Exercise brief:
Count the lines in the material below that contain the word "none" and give the number alone.

Study material:
-.-.-

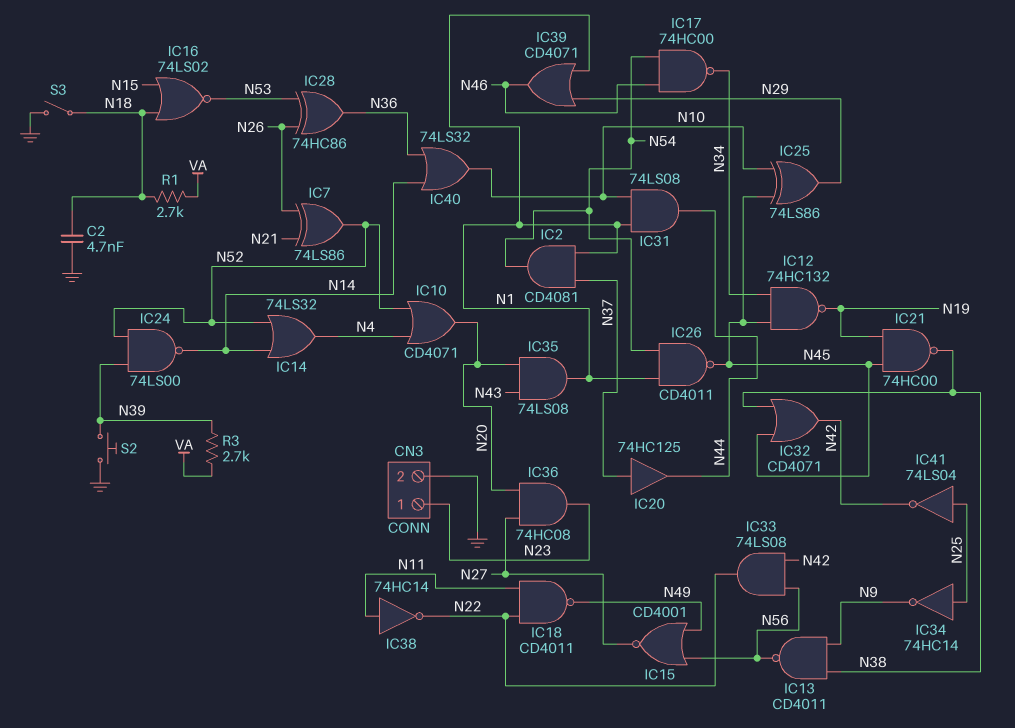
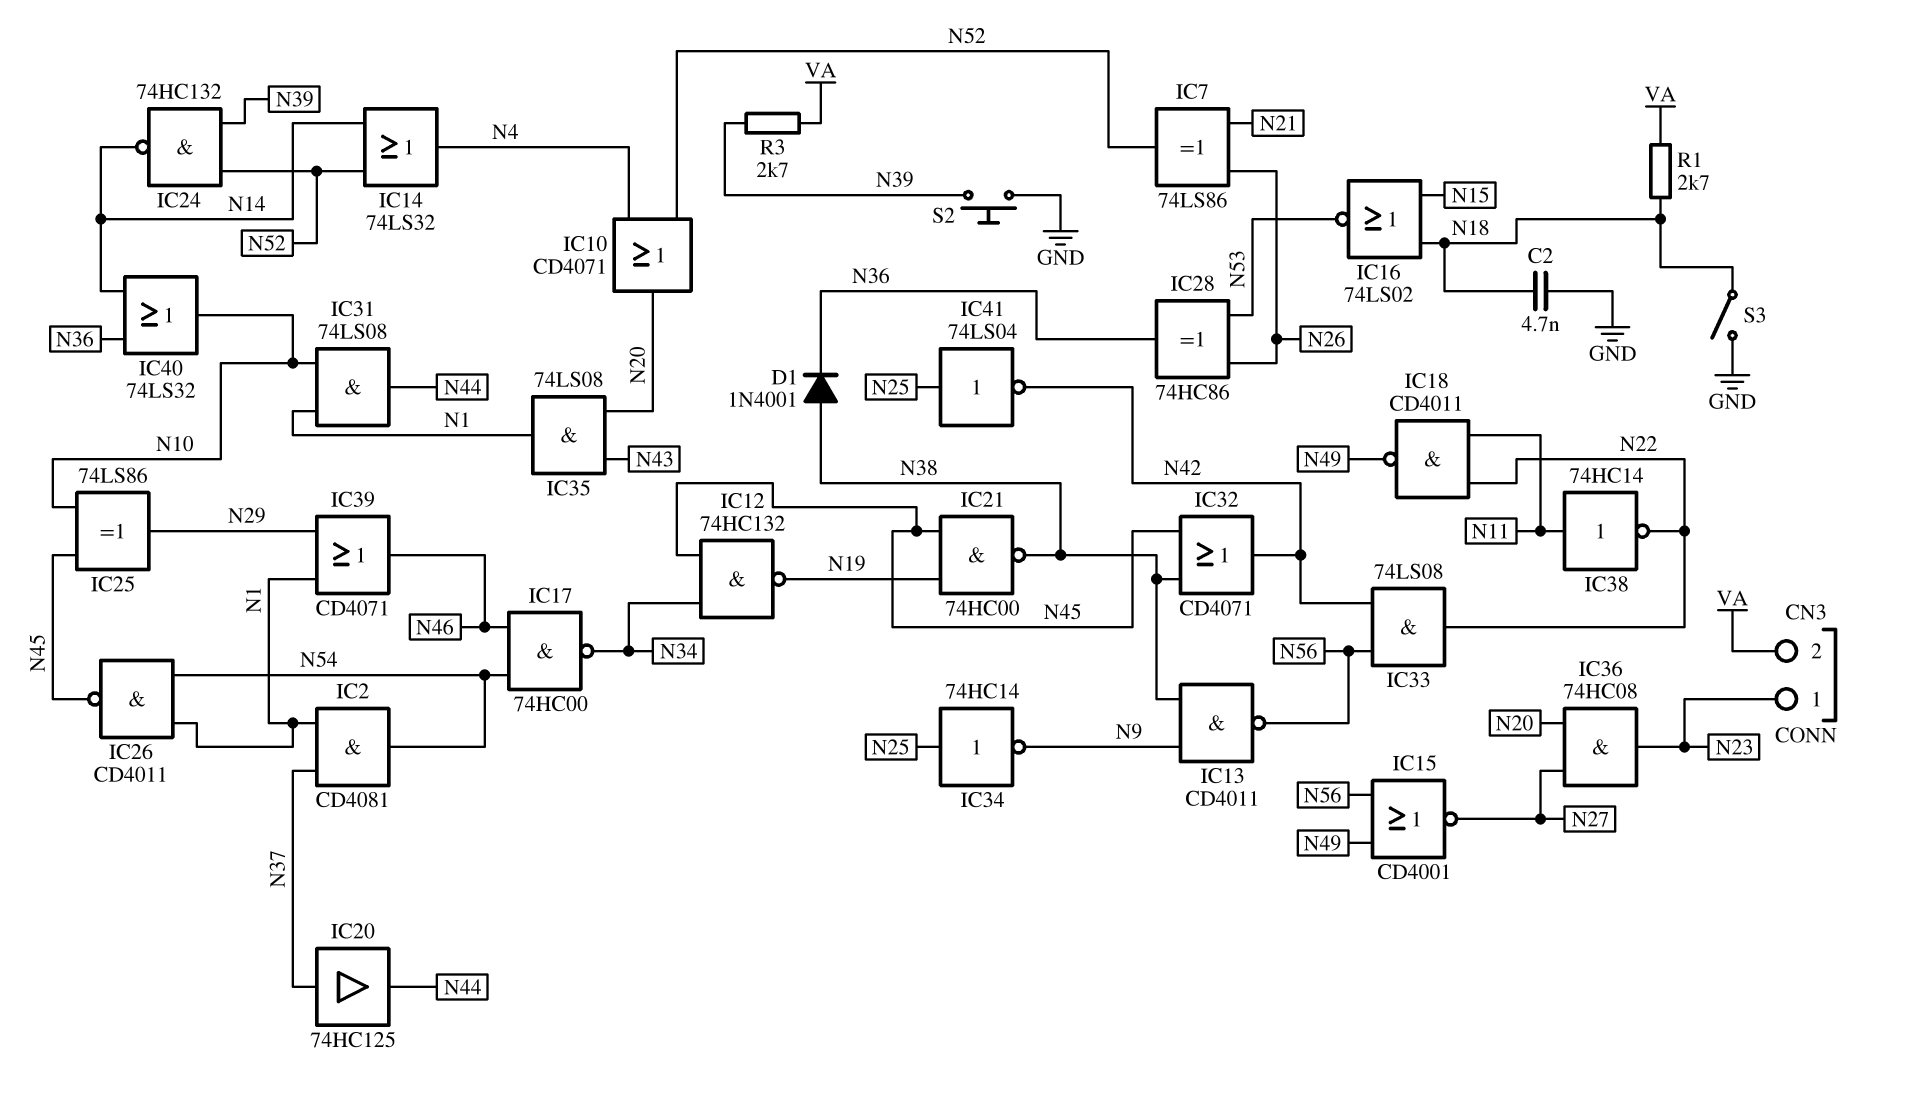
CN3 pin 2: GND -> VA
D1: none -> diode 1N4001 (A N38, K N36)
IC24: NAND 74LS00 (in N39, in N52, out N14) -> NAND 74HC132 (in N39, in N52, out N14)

-.-.-

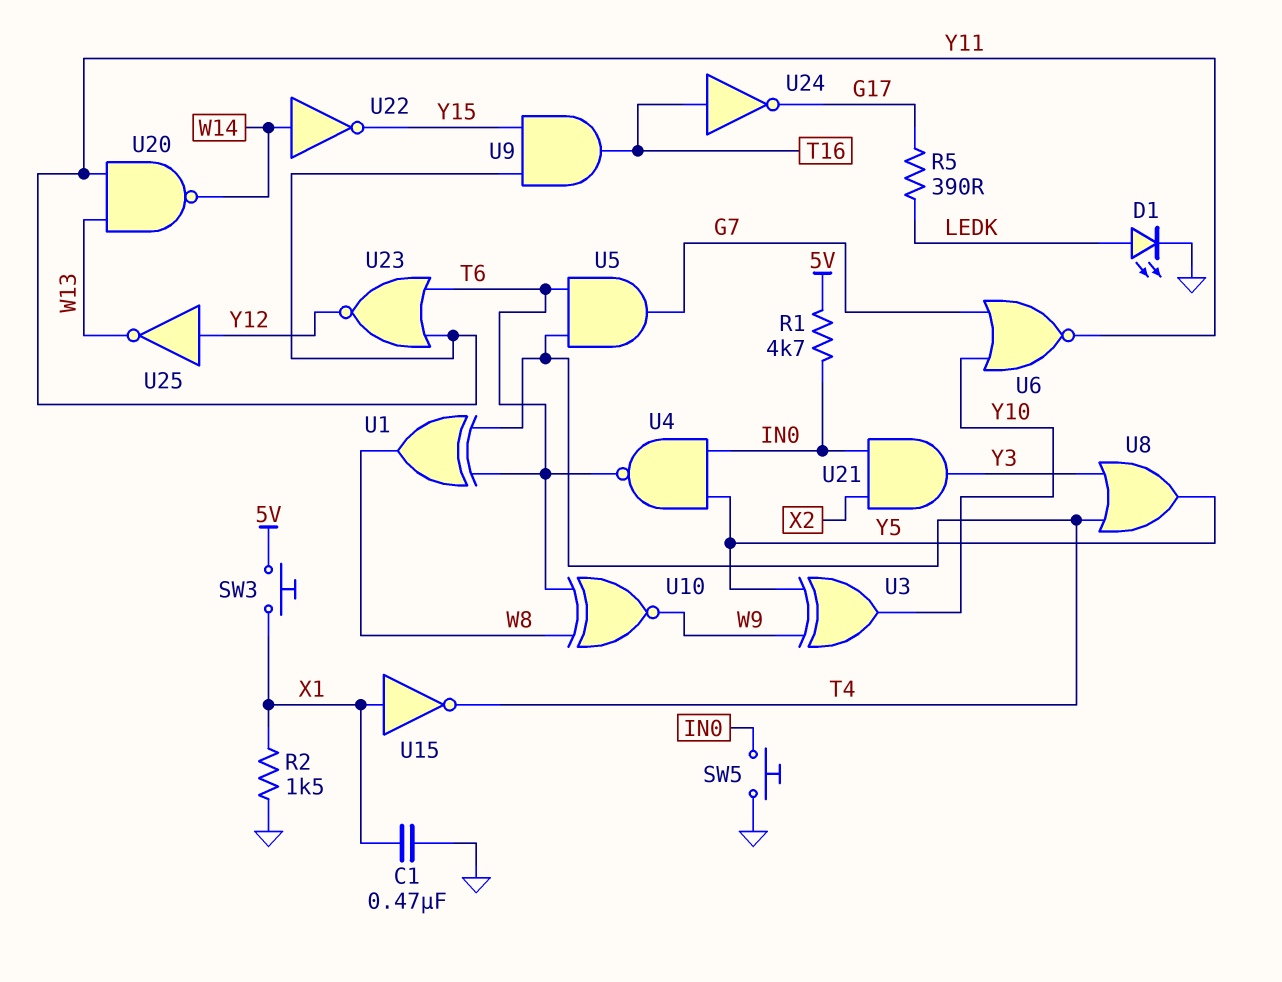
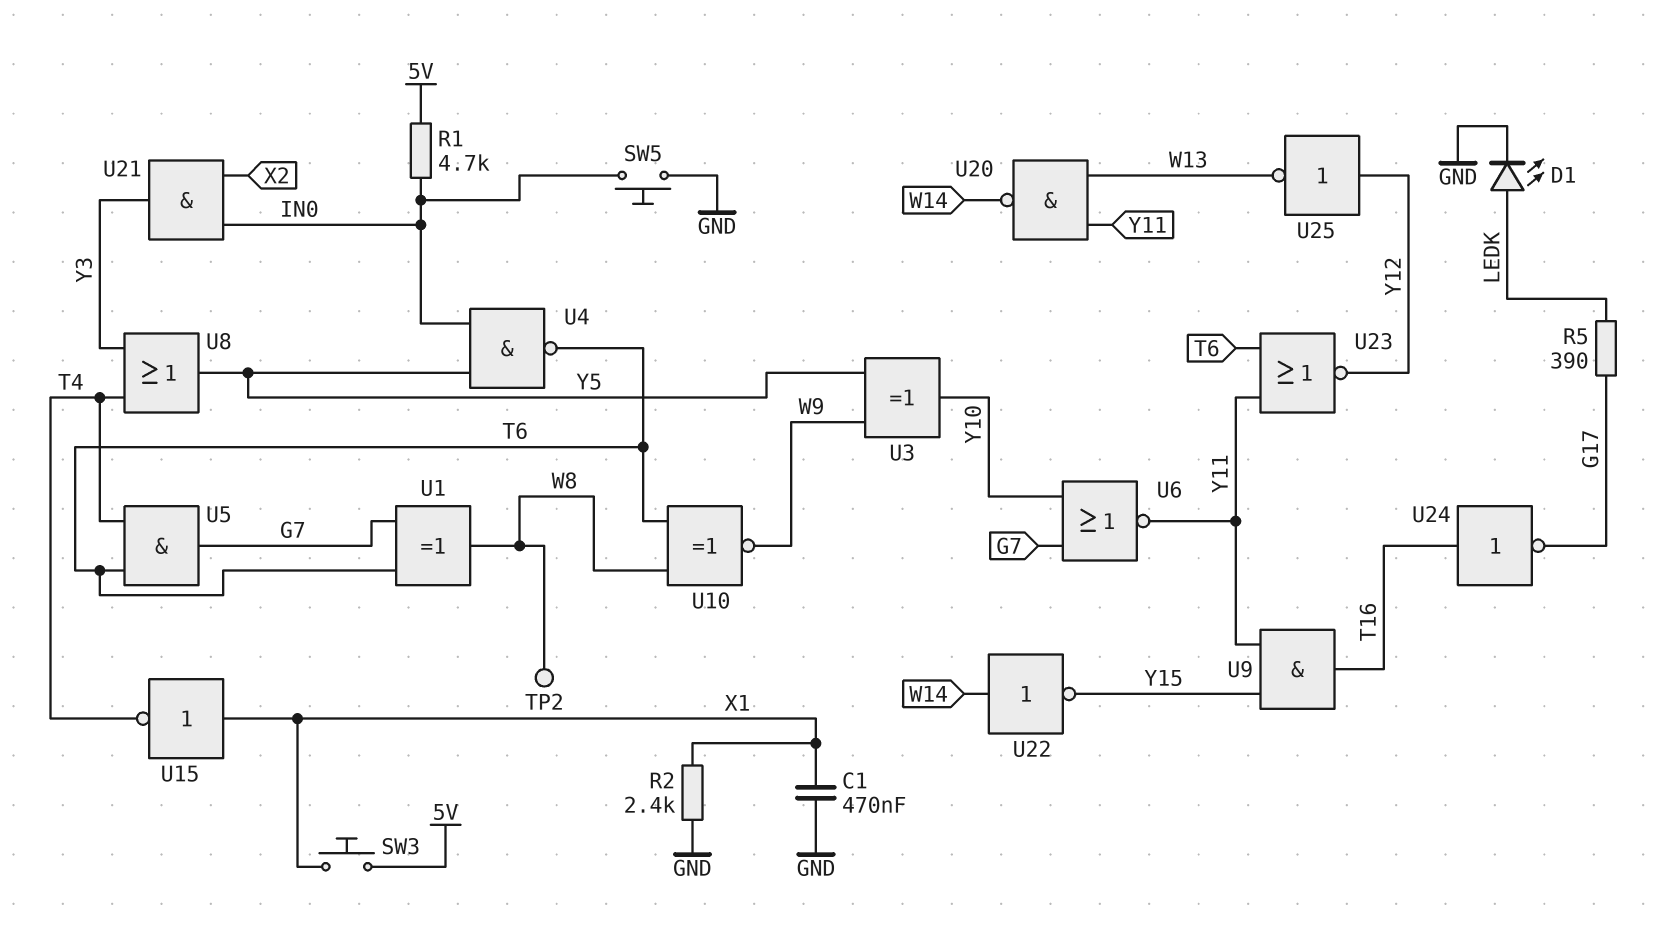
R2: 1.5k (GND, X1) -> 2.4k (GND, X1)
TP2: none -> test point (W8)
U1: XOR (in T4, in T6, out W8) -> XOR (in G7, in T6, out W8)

-.-.-

Written answer:
2